- _EXERCISE DIRECTIONS_
All that should come back is the lines of the data below from the one containing "(171, 177) = (316, 200): black phone -> none" to the one containing "(238, 273) = (411, 159): blue", inclusive, exactly as they stand.

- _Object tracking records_
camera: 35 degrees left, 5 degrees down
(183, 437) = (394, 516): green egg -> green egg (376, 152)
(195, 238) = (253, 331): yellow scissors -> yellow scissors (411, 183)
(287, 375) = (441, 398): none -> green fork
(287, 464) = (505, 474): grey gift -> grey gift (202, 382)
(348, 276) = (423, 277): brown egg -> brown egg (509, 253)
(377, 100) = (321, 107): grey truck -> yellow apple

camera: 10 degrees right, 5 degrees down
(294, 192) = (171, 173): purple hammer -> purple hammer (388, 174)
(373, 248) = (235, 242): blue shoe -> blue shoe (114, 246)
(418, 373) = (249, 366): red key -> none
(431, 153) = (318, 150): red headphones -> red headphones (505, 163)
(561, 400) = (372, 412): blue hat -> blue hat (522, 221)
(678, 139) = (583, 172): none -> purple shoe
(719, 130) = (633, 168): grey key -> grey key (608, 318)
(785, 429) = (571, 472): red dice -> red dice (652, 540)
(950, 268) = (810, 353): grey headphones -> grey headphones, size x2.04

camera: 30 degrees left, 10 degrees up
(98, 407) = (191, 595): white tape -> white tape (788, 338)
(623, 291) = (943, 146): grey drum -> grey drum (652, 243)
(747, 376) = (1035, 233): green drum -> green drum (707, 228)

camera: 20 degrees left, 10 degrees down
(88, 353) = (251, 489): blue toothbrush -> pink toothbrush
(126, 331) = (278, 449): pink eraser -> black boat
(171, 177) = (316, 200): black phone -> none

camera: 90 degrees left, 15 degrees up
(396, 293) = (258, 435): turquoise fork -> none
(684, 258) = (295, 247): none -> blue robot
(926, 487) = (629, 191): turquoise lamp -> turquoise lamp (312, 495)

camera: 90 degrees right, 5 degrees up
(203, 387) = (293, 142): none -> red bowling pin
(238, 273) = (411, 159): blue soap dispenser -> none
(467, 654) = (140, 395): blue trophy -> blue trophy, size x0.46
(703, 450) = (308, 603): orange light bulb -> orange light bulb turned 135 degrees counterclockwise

- _EXERCISE RESPONSE_
(171, 177) = (316, 200): black phone -> none

camera: 90 degrees left, 15 degrees up
(396, 293) = (258, 435): turquoise fork -> none
(684, 258) = (295, 247): none -> blue robot
(926, 487) = (629, 191): turquoise lamp -> turquoise lamp (312, 495)

camera: 90 degrees right, 5 degrees up
(203, 387) = (293, 142): none -> red bowling pin
(238, 273) = (411, 159): blue soap dispenser -> none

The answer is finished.